Start of Exercise materials

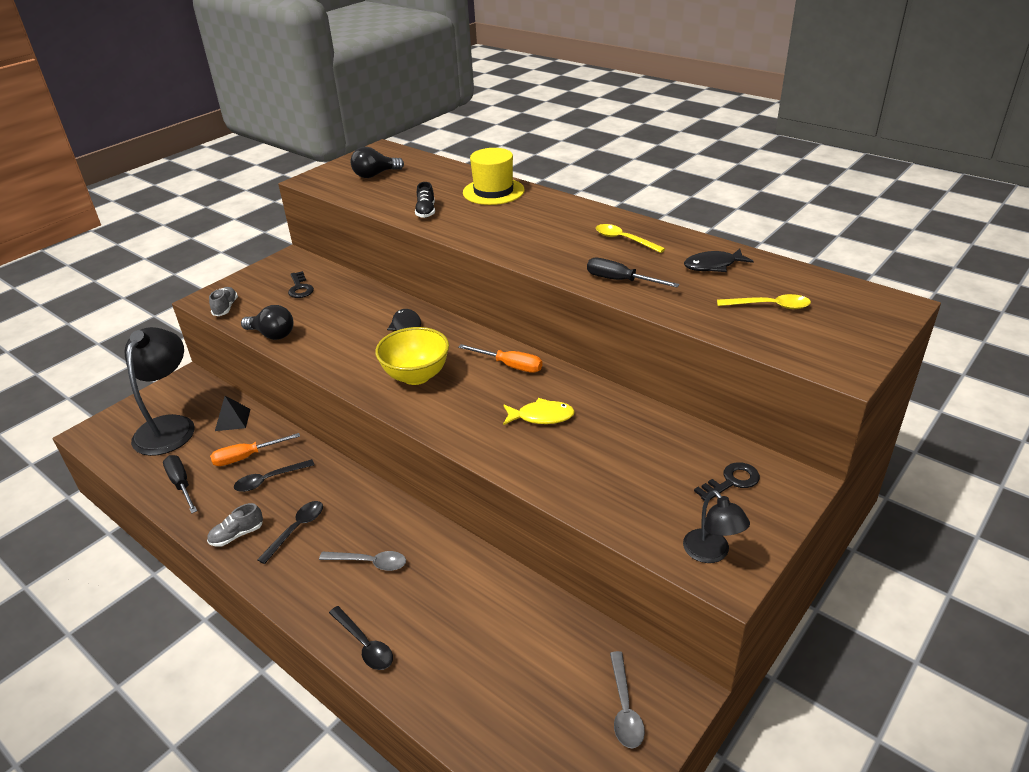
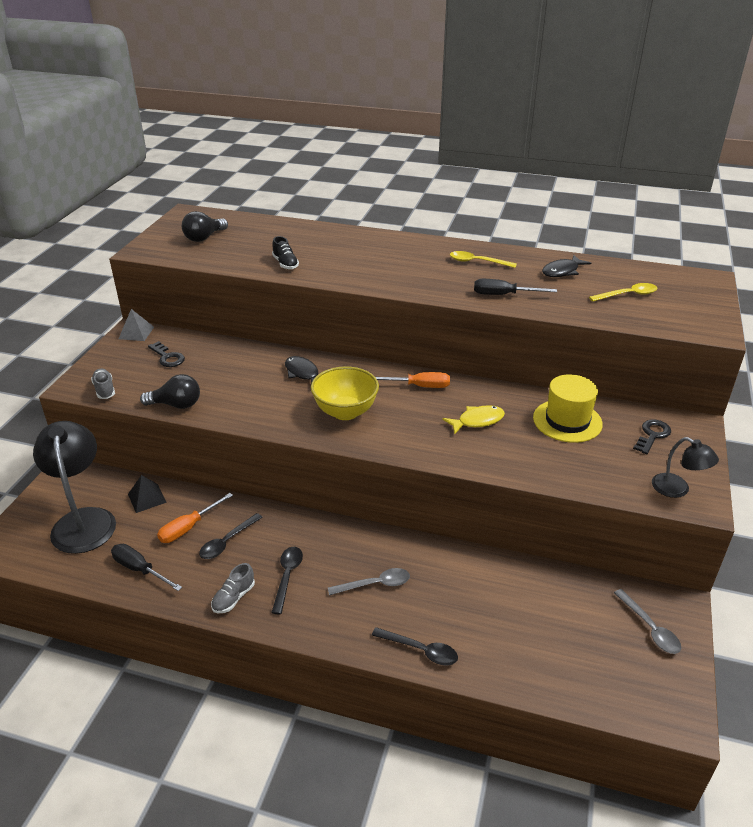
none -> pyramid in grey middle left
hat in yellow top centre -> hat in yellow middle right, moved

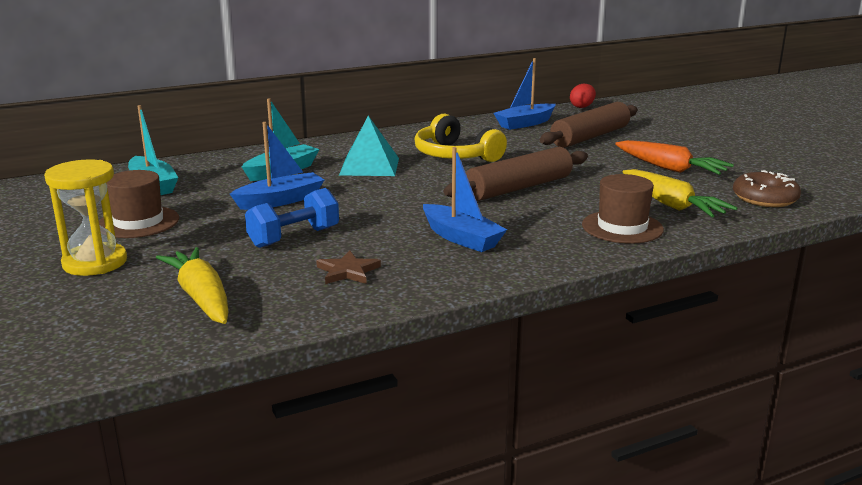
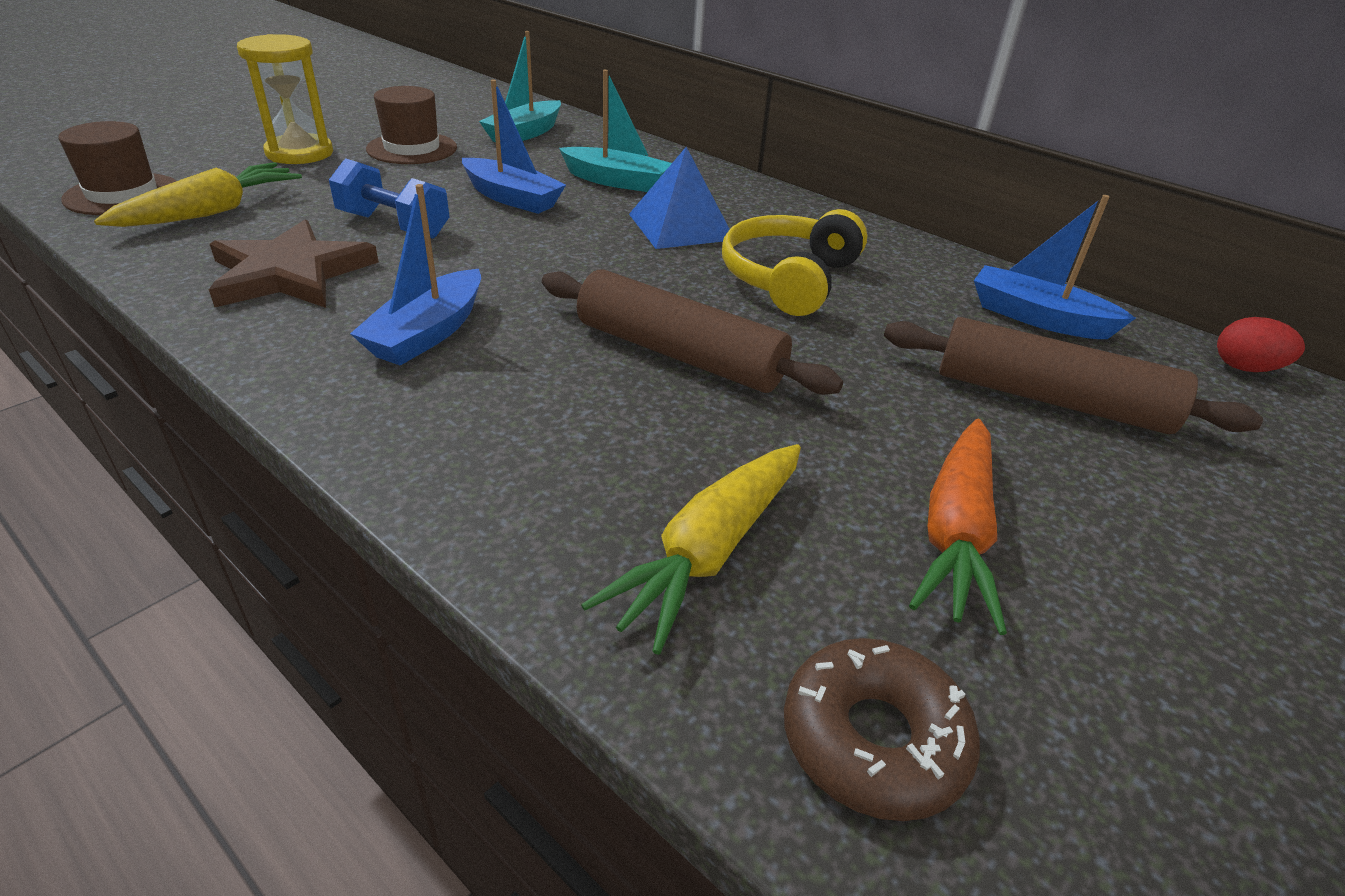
hat in brown (2nd from left in the first image) middle right -> hat in brown (1st from left) top left, moved
pyramid in turquoise top centre -> pyramid in blue top centre
star in brown centre -> star in brown top left, x1.88

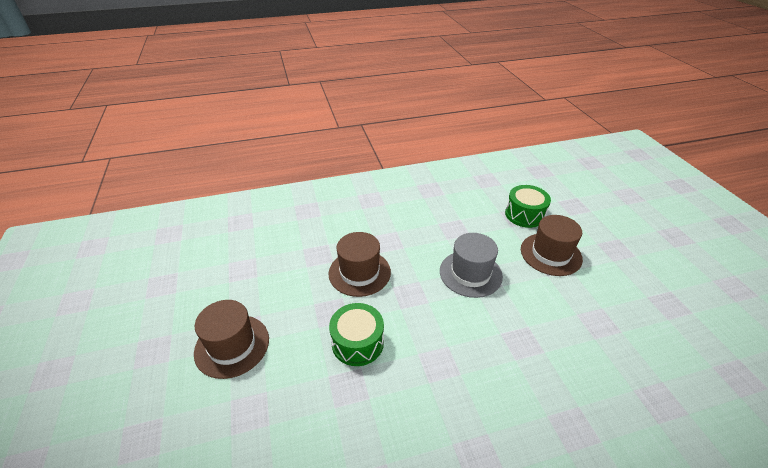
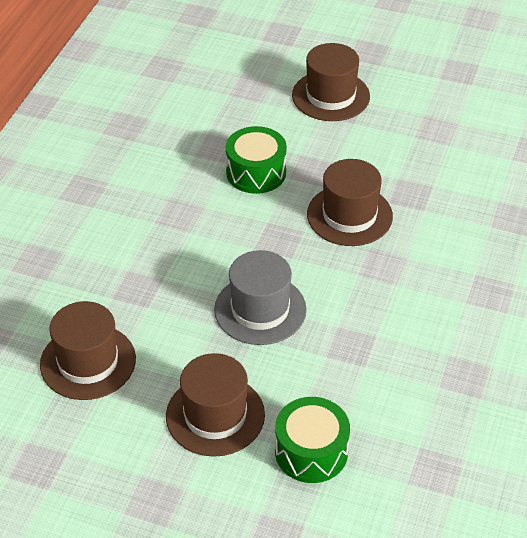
none -> hat in brown (1st from left) middle left

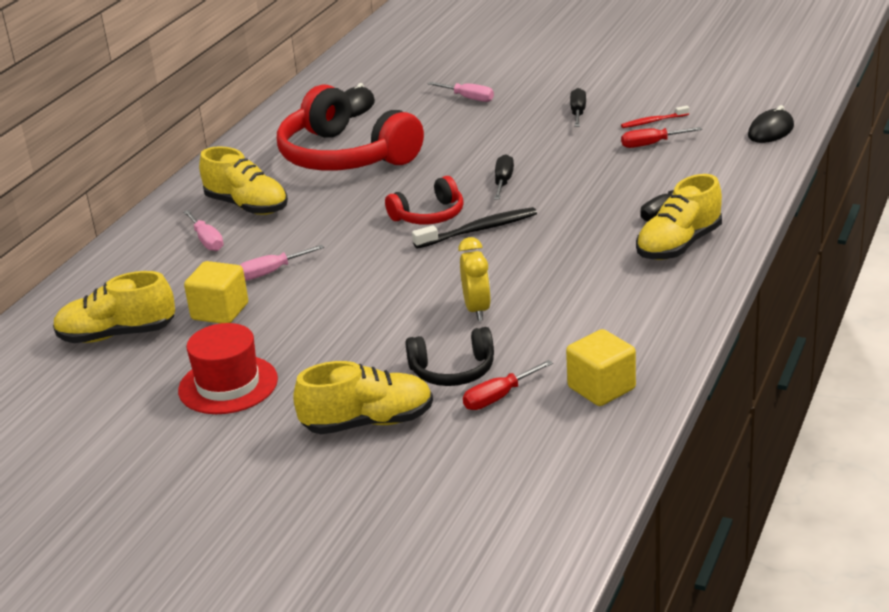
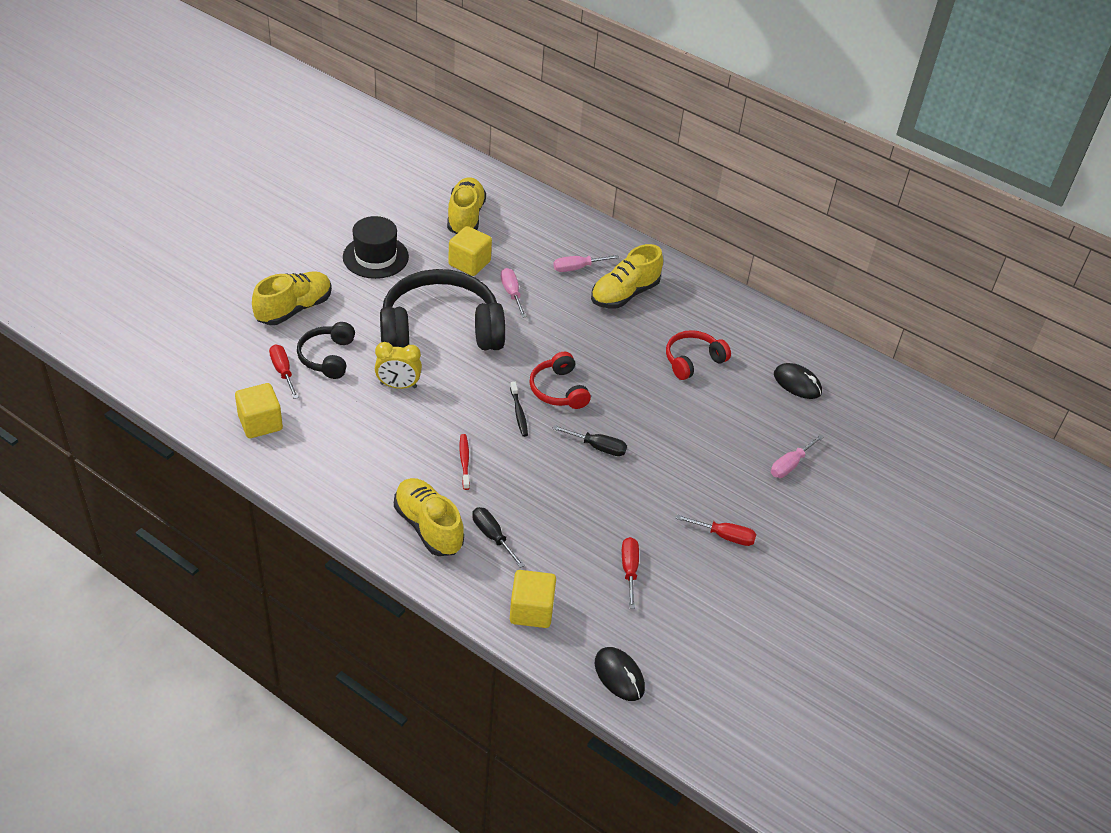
none -> headphones in black (2nd from left) centre
none -> cube in yellow (3rd from left) bottom centre
toothbrush in red top right -> toothbrush in red centre, moved
hat in red middle left -> hat in black top centre
screwdriver in black (2nd from left) top centre -> screwdriver in red (3rd from left) centre
shoe in yellow (3rd from left in the first image) centre -> shoe in yellow (1st from left) middle left, 135 degrees counterclockwise
headphones in red (1st from left in the first image) top centre -> headphones in red (2nd from left) centre, x0.49
toothbrush in black centre, x0.61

End of Exercise materials

Problem details =
Return each record above as it stands. Pictures stay out.

Task output =
none -> pyramid in grey middle left
hat in yellow top centre -> hat in yellow middle right, moved

hat in brown (2nd from left in the first image) middle right -> hat in brown (1st from left) top left, moved
pyramid in turquoise top centre -> pyramid in blue top centre
star in brown centre -> star in brown top left, x1.88

none -> hat in brown (1st from left) middle left

none -> headphones in black (2nd from left) centre
none -> cube in yellow (3rd from left) bottom centre
toothbrush in red top right -> toothbrush in red centre, moved
hat in red middle left -> hat in black top centre
screwdriver in black (2nd from left) top centre -> screwdriver in red (3rd from left) centre
shoe in yellow (3rd from left in the first image) centre -> shoe in yellow (1st from left) middle left, 135 degrees counterclockwise
headphones in red (1st from left in the first image) top centre -> headphones in red (2nd from left) centre, x0.49
toothbrush in black centre, x0.61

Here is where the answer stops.